** Job **
Omitting the images, transcribe the records below exactly as they stand.
*** Opening of Records to use ***
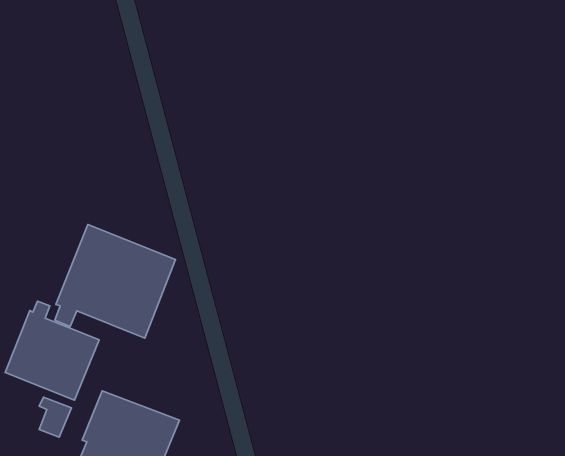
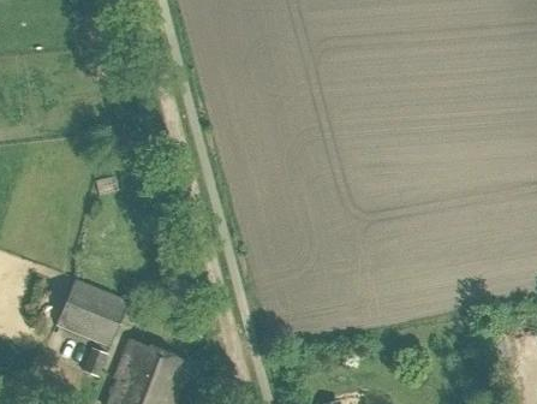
building: [55,225,176,338] -> none

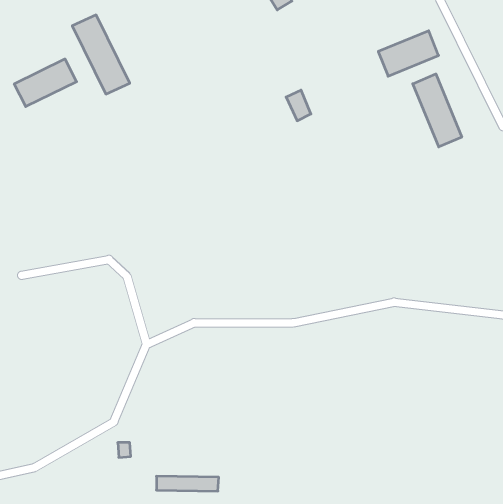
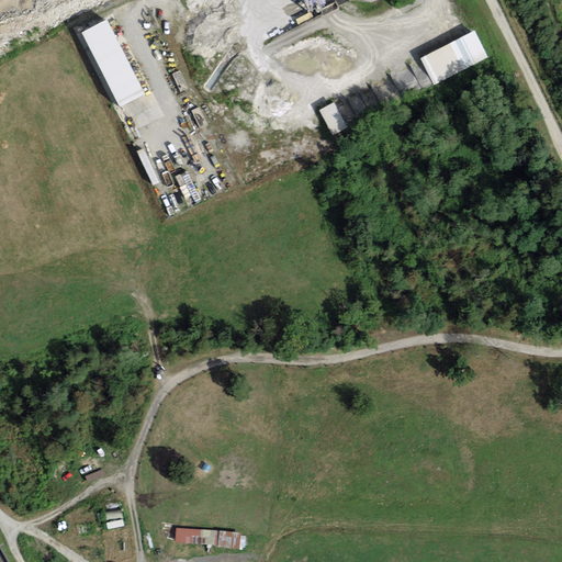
building: [14,59,77,107] -> none
building: [413,74,462,147] -> none

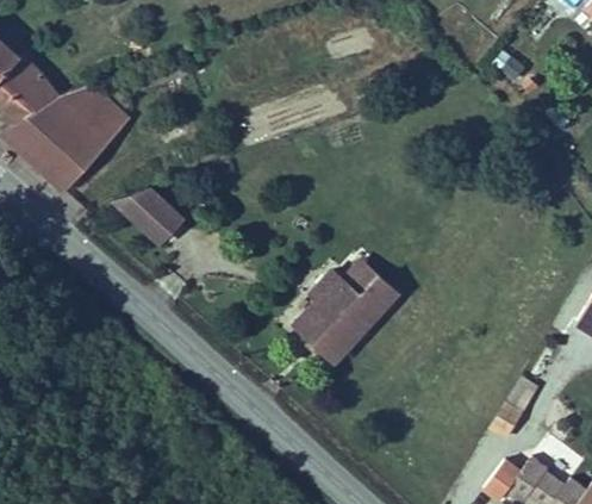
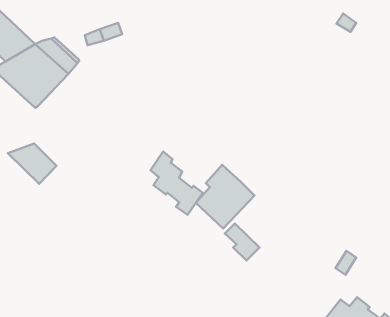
building: [114,187,185,245] -> [8,143,57,184]
building: none -> [150,152,203,215]
building: [348,261,398,315] -> [225,223,260,261]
*** Close of Records to use ***
** Task response **
building: [55,225,176,338] -> none

building: [14,59,77,107] -> none
building: [413,74,462,147] -> none

building: [114,187,185,245] -> [8,143,57,184]
building: none -> [150,152,203,215]
building: [348,261,398,315] -> [225,223,260,261]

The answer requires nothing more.